-- Records provided --
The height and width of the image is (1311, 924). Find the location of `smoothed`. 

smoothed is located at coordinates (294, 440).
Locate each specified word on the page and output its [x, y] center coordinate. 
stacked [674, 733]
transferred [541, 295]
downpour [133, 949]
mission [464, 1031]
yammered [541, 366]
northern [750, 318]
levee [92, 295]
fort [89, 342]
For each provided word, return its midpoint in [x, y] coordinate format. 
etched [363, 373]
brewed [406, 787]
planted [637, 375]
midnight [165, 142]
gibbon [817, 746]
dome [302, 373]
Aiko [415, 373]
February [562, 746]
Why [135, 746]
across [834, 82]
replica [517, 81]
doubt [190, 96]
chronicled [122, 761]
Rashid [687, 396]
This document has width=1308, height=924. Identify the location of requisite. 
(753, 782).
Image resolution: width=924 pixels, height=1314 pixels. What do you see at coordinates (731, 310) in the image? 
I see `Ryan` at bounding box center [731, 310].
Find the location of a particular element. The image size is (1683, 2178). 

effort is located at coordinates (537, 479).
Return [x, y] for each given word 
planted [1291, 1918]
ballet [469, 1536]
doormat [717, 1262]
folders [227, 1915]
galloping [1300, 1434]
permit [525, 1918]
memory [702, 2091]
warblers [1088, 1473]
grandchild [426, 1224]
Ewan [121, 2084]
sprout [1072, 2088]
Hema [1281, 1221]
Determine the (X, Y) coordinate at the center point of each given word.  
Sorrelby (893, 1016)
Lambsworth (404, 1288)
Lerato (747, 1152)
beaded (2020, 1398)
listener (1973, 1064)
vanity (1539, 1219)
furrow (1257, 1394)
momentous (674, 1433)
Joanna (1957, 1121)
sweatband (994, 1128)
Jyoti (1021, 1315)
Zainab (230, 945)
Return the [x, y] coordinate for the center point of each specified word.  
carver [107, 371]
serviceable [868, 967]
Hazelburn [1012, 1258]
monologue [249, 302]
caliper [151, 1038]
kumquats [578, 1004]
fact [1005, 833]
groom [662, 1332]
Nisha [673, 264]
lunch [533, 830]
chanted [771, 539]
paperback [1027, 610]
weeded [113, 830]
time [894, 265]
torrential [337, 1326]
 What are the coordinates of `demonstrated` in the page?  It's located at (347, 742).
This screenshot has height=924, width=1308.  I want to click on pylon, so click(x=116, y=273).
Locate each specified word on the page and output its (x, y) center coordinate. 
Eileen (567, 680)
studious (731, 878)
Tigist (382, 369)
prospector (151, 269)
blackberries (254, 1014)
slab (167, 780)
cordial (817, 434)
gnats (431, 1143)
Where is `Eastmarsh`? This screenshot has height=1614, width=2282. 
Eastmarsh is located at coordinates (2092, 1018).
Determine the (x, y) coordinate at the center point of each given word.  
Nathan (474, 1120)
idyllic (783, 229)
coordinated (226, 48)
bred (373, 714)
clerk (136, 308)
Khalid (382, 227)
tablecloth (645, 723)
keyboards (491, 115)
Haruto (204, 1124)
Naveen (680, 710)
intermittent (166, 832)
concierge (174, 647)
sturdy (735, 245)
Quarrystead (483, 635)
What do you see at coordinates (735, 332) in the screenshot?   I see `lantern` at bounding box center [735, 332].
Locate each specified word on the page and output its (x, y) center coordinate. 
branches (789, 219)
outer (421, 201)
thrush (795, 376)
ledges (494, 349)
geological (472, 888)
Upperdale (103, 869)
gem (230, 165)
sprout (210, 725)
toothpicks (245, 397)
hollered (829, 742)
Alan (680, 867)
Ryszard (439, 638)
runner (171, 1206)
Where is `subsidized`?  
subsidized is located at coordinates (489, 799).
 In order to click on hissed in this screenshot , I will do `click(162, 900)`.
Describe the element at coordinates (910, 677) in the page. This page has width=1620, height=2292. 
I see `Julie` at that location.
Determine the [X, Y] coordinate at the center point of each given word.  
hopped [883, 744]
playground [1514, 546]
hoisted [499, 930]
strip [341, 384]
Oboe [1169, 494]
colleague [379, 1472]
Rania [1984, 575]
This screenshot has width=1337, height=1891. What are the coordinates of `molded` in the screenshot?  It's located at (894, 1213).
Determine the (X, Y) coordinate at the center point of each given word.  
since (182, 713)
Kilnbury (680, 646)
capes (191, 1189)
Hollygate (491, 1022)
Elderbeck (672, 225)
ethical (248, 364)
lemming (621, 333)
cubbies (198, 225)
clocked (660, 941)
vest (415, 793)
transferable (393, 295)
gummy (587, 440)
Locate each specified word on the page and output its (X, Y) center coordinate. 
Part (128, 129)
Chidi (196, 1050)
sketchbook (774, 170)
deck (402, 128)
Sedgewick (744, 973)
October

-- Written request --
Could you set out every line of the data above as a numbered list, leaving out the blank lines?

-- Solution to this exercise --
1. The height and width of the image is (1311, 924). Find the location of `smoothed`. 
2. smoothed is located at coordinates (294, 440).
3. Locate each specified word on the page and output its [x, y] center coordinate. 
4. stacked [674, 733]
5. transferred [541, 295]
6. downpour [133, 949]
7. mission [464, 1031]
8. yammered [541, 366]
9. northern [750, 318]
10. levee [92, 295]
11. fort [89, 342]
12. For each provided word, return its midpoint in [x, y] coordinate format. 
13. etched [363, 373]
14. brewed [406, 787]
15. planted [637, 375]
16. midnight [165, 142]
17. gibbon [817, 746]
18. dome [302, 373]
19. Aiko [415, 373]
20. February [562, 746]
21. Why [135, 746]
22. across [834, 82]
23. replica [517, 81]
24. doubt [190, 96]
25. chronicled [122, 761]
26. Rashid [687, 396]
27. This document has width=1308, height=924. Identify the location of requisite. 
28. (753, 782).
29. Image resolution: width=924 pixels, height=1314 pixels. What do you see at coordinates (731, 310) in the image? 
30. I see `Ryan` at bounding box center [731, 310].
31. Find the location of a particular element. The image size is (1683, 2178). 
32. effort is located at coordinates (537, 479).
33. Return [x, y] for each given word 
34. planted [1291, 1918]
35. ballet [469, 1536]
36. doormat [717, 1262]
37. folders [227, 1915]
38. galloping [1300, 1434]
39. permit [525, 1918]
40. memory [702, 2091]
41. warblers [1088, 1473]
42. grandchild [426, 1224]
43. Ewan [121, 2084]
44. sprout [1072, 2088]
45. Hema [1281, 1221]
46. Determine the (X, Y) coordinate at the center point of each given word.  
47. Sorrelby (893, 1016)
48. Lambsworth (404, 1288)
49. Lerato (747, 1152)
50. beaded (2020, 1398)
51. listener (1973, 1064)
52. vanity (1539, 1219)
53. furrow (1257, 1394)
54. momentous (674, 1433)
55. Joanna (1957, 1121)
56. sweatband (994, 1128)
57. Jyoti (1021, 1315)
58. Zainab (230, 945)
59. Return the [x, y] coordinate for the center point of each specified word.  
60. carver [107, 371]
61. serviceable [868, 967]
62. Hazelburn [1012, 1258]
63. monologue [249, 302]
64. caliper [151, 1038]
65. kumquats [578, 1004]
66. fact [1005, 833]
67. groom [662, 1332]
68. Nisha [673, 264]
69. lunch [533, 830]
70. chanted [771, 539]
71. paperback [1027, 610]
72. weeded [113, 830]
73. time [894, 265]
74. torrential [337, 1326]
75.  What are the coordinates of `demonstrated` in the page?  It's located at (347, 742).
76. This screenshot has height=924, width=1308.  I want to click on pylon, so click(x=116, y=273).
77. Locate each specified word on the page and output its (x, y) center coordinate. 
78. Eileen (567, 680)
79. studious (731, 878)
80. Tigist (382, 369)
81. prospector (151, 269)
82. blackberries (254, 1014)
83. slab (167, 780)
84. cordial (817, 434)
85. gnats (431, 1143)
86. Where is `Eastmarsh`? This screenshot has height=1614, width=2282. 
87. Eastmarsh is located at coordinates (2092, 1018).
88. Determine the (x, y) coordinate at the center point of each given word.  
89. Nathan (474, 1120)
90. idyllic (783, 229)
91. coordinated (226, 48)
92. bred (373, 714)
93. clerk (136, 308)
94. Khalid (382, 227)
95. tablecloth (645, 723)
96. keyboards (491, 115)
97. Haruto (204, 1124)
98. Naveen (680, 710)
99. intermittent (166, 832)
100. concierge (174, 647)
101. sturdy (735, 245)
102. Quarrystead (483, 635)
103. What do you see at coordinates (735, 332) in the screenshot?   I see `lantern` at bounding box center [735, 332].
104. Locate each specified word on the page and output its (x, y) center coordinate. 
105. branches (789, 219)
106. outer (421, 201)
107. thrush (795, 376)
108. ledges (494, 349)
109. geological (472, 888)
110. Upperdale (103, 869)
111. gem (230, 165)
112. sprout (210, 725)
113. toothpicks (245, 397)
114. hollered (829, 742)
115. Alan (680, 867)
116. Ryszard (439, 638)
117. runner (171, 1206)
118. Where is `subsidized`?  
119. subsidized is located at coordinates (489, 799).
120.  In order to click on hissed in this screenshot , I will do `click(162, 900)`.
121. Describe the element at coordinates (910, 677) in the page. This page has width=1620, height=2292. 
122. I see `Julie` at that location.
123. Determine the [X, Y] coordinate at the center point of each given word.  
124. hopped [883, 744]
125. playground [1514, 546]
126. hoisted [499, 930]
127. strip [341, 384]
128. Oboe [1169, 494]
129. colleague [379, 1472]
130. Rania [1984, 575]
131. This screenshot has width=1337, height=1891. What are the coordinates of `molded` in the screenshot?  It's located at (894, 1213).
132. Determine the (X, Y) coordinate at the center point of each given word.  
133. since (182, 713)
134. Kilnbury (680, 646)
135. capes (191, 1189)
136. Hollygate (491, 1022)
137. Elderbeck (672, 225)
138. ethical (248, 364)
139. lemming (621, 333)
140. cubbies (198, 225)
141. clocked (660, 941)
142. vest (415, 793)
143. transferable (393, 295)
144. gummy (587, 440)
145. Locate each specified word on the page and output its (X, Y) center coordinate. 
146. Part (128, 129)
147. Chidi (196, 1050)
148. sketchbook (774, 170)
149. deck (402, 128)
150. Sedgewick (744, 973)
151. October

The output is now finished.